Start of ENTRIES SUPPLIED
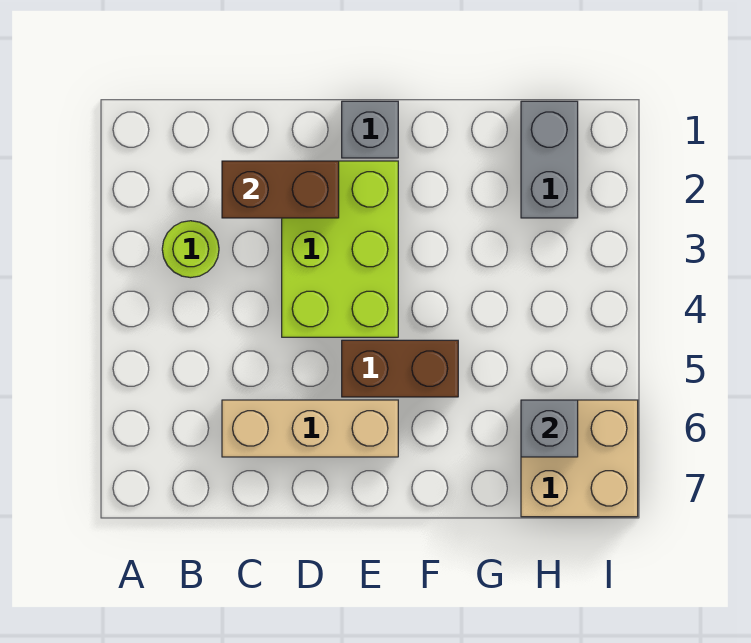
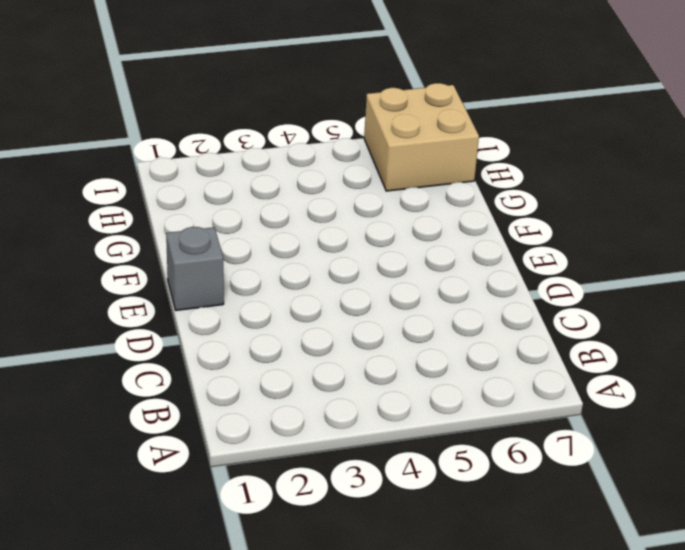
none -> lime round brick B3 level 1
none -> tan brick C6:E6 level 1

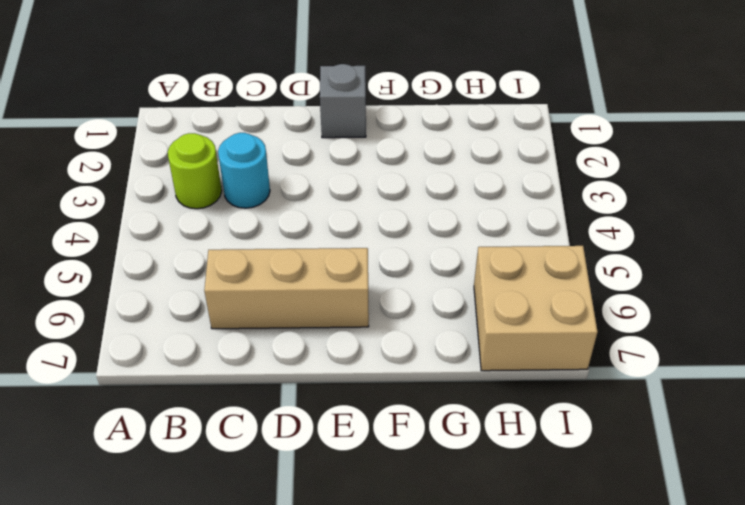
cyan round brick C3 level 1 -> none
none -> lime brick D2:E4 level 1
none -> brown brick E5:F5 level 1

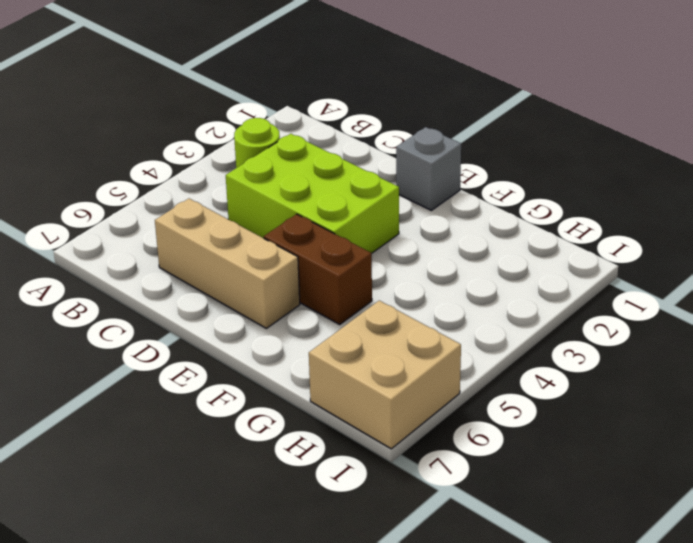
lime brick C3:E4 level 1 -> lime brick D2:E4 level 1
none -> grey brick H1:H2 level 1
none -> brown brick C2:D2 level 2

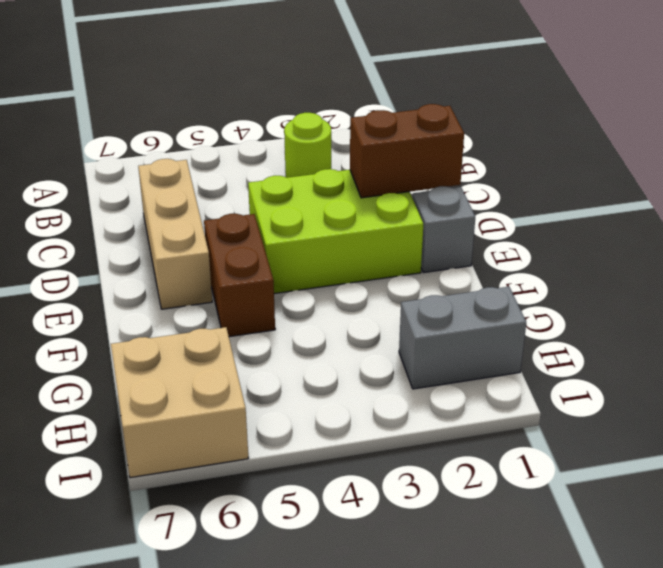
brown brick D1:D2 level 2 -> brown brick C2:D2 level 2
none -> grey brick H6 level 2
End of ENTRIES SUPPLIED
● **TASK PROMPT**:
Please give an exact printout of all the records, pictures aside.

● **EXPECTED OUTPUT**:
none -> lime round brick B3 level 1
none -> tan brick C6:E6 level 1

cyan round brick C3 level 1 -> none
none -> lime brick D2:E4 level 1
none -> brown brick E5:F5 level 1

lime brick C3:E4 level 1 -> lime brick D2:E4 level 1
none -> grey brick H1:H2 level 1
none -> brown brick C2:D2 level 2

brown brick D1:D2 level 2 -> brown brick C2:D2 level 2
none -> grey brick H6 level 2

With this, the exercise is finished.